*TASK OBJECTIVE*
The response should consist of every line below, restated exactly, with no pictures.

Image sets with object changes
====

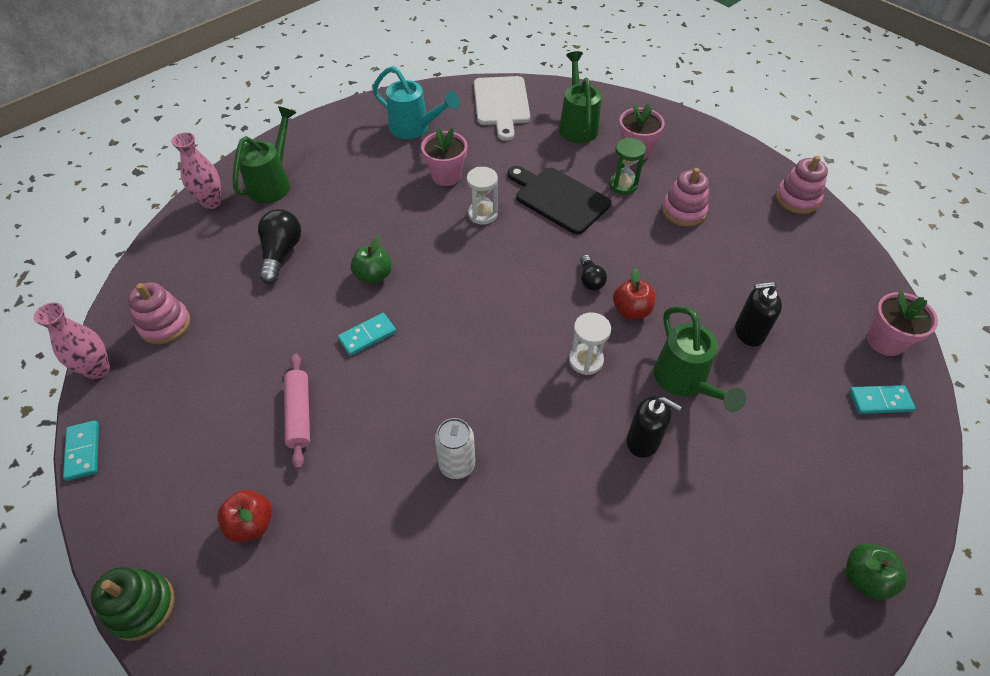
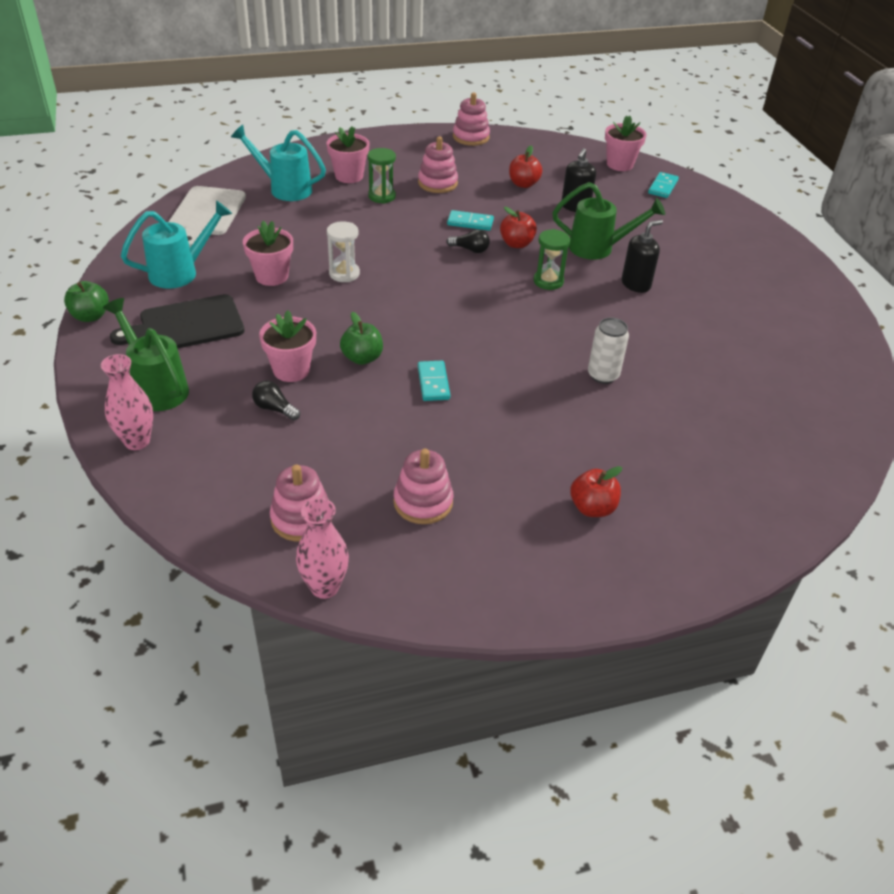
camera: 65 degrees left, 10 degrees down
(83, 451) = (433, 617): turquoise domino -> turquoise domino (470, 223)
(142, 606) = (639, 599): green stacking toy -> none
(211, 391) = (423, 502): none -> pink stacking toy
(281, 253) = (275, 409): black light bulb -> black light bulb, size x0.59
(299, 414) = (493, 448): pink rolling pin -> none
(333, 241) = (291, 370): none -> pink flower pot
(501, 104) = (206, 214): white cutting board -> white cutting board turned 75 degrees clockwise
(559, 199) = (366, 230): black cutting board -> black cutting board (186, 325)
(577, 125) = (284, 188): green watering can -> turquoise watering can
(586, 360) = (548, 281): white hourglass -> green hourglass
(749, 273) = (523, 184): none -> red apple
(864, 578) = (777, 247): green apple -> green apple (90, 316)

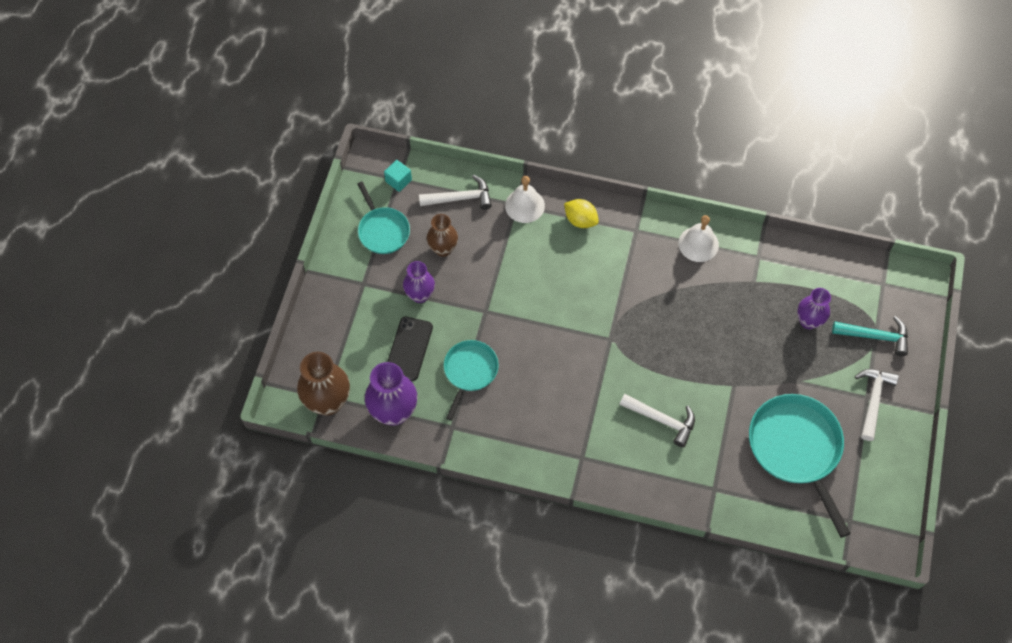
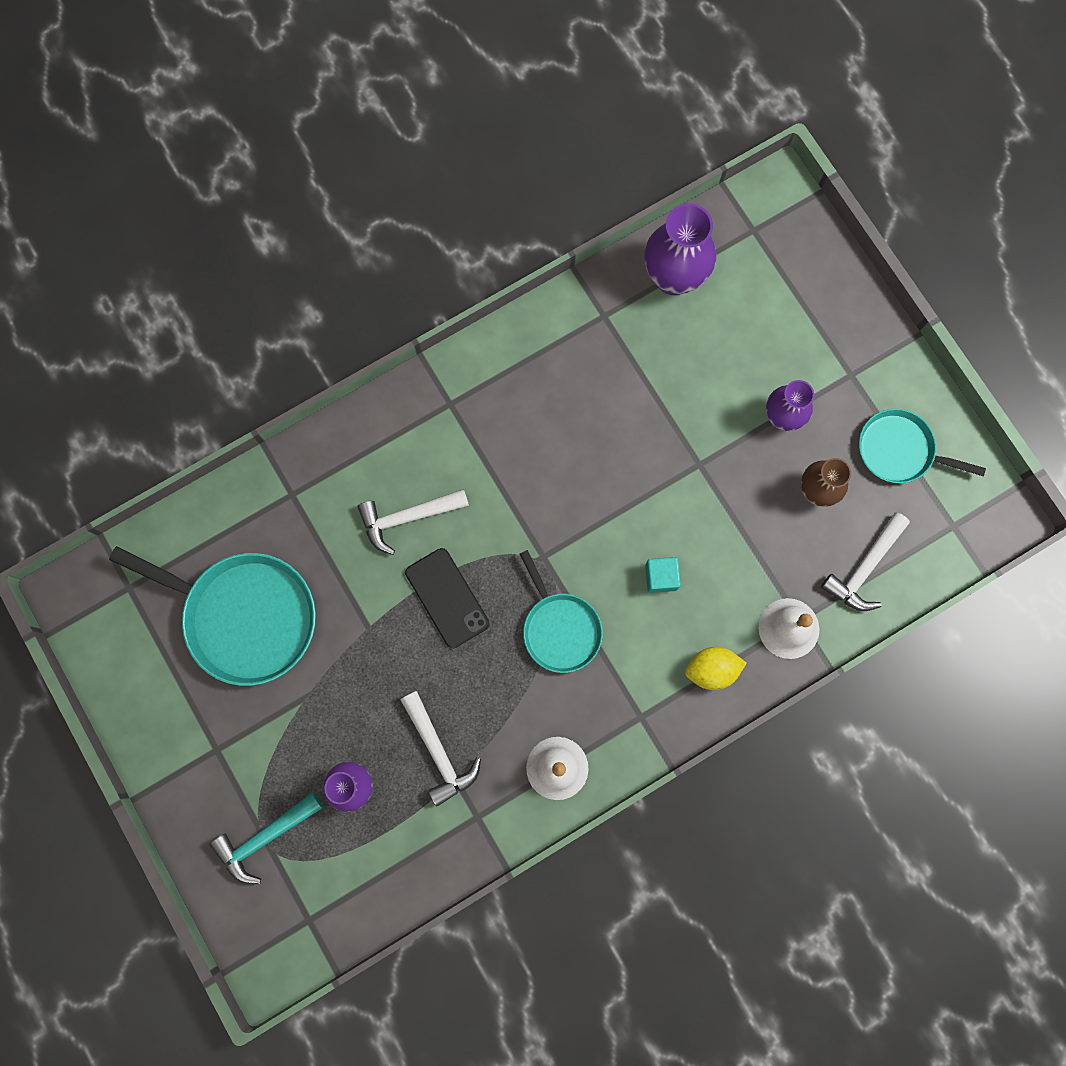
camera: 135 degrees right, 15 degrees up
(328, 402) = (745, 228): brown vase -> none
(398, 181) = (950, 524): turquoise cube -> turquoise cube (661, 577)
(409, 348) = (729, 352): black phone -> black phone (447, 598)
(469, 371) = (646, 386): turquoise pan -> turquoise pan (560, 629)
(873, 400) = (207, 752): white hammer -> white hammer (439, 752)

====

*TASK SOLUTION*
camera: 65 degrees left, 10 degrees down
(83, 451) = (433, 617): turquoise domino -> turquoise domino (470, 223)
(142, 606) = (639, 599): green stacking toy -> none
(211, 391) = (423, 502): none -> pink stacking toy
(281, 253) = (275, 409): black light bulb -> black light bulb, size x0.59
(299, 414) = (493, 448): pink rolling pin -> none
(333, 241) = (291, 370): none -> pink flower pot
(501, 104) = (206, 214): white cutting board -> white cutting board turned 75 degrees clockwise
(559, 199) = (366, 230): black cutting board -> black cutting board (186, 325)
(577, 125) = (284, 188): green watering can -> turquoise watering can
(586, 360) = (548, 281): white hourglass -> green hourglass
(749, 273) = (523, 184): none -> red apple
(864, 578) = (777, 247): green apple -> green apple (90, 316)

camera: 135 degrees right, 15 degrees up
(328, 402) = (745, 228): brown vase -> none
(398, 181) = (950, 524): turquoise cube -> turquoise cube (661, 577)
(409, 348) = (729, 352): black phone -> black phone (447, 598)
(469, 371) = (646, 386): turquoise pan -> turquoise pan (560, 629)
(873, 400) = (207, 752): white hammer -> white hammer (439, 752)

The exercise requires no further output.